PROBLEM TO WORK ON:
The line containing "pink line: (167, 168)", plus every line that follows it to the end of the listing below, is what you transcribe exactly; omit all pictures.

EXCERPTED RECORDS:
-- Opening Marker --
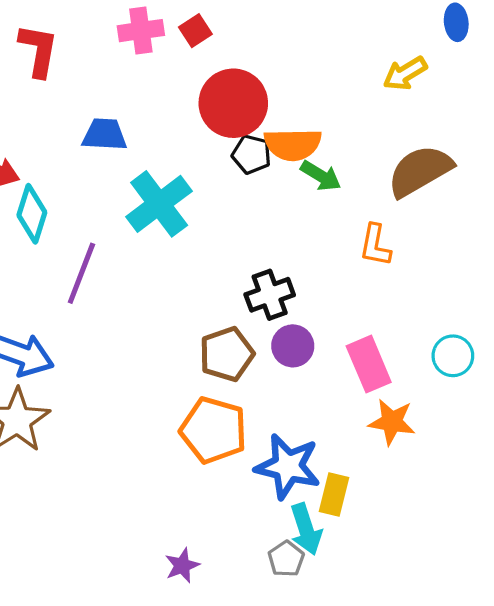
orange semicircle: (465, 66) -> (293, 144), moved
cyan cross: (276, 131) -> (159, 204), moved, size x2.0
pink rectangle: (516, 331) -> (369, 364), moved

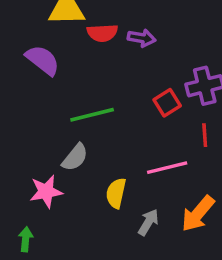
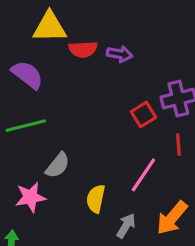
green line: (92, 115) -> (26, 126), moved
pink line: (167, 168) -> (143, 175), turned -42

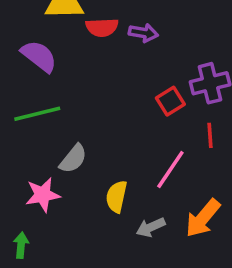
gray arrow: (126, 226) -> (151, 227), turned -145

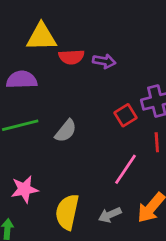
purple semicircle: (39, 56) -> (22, 80), turned -40
gray semicircle: (73, 159) -> (66, 131), moved
yellow semicircle: (116, 197) -> (67, 212), moved, size x1.4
-- Closing Marker --
WRITTEN RESPONSE:
pink line: (167, 168) -> (143, 175), turned -42

gray arrow: (126, 226) -> (151, 227), turned -145

purple semicircle: (39, 56) -> (22, 80), turned -40
gray semicircle: (73, 159) -> (66, 131), moved
yellow semicircle: (116, 197) -> (67, 212), moved, size x1.4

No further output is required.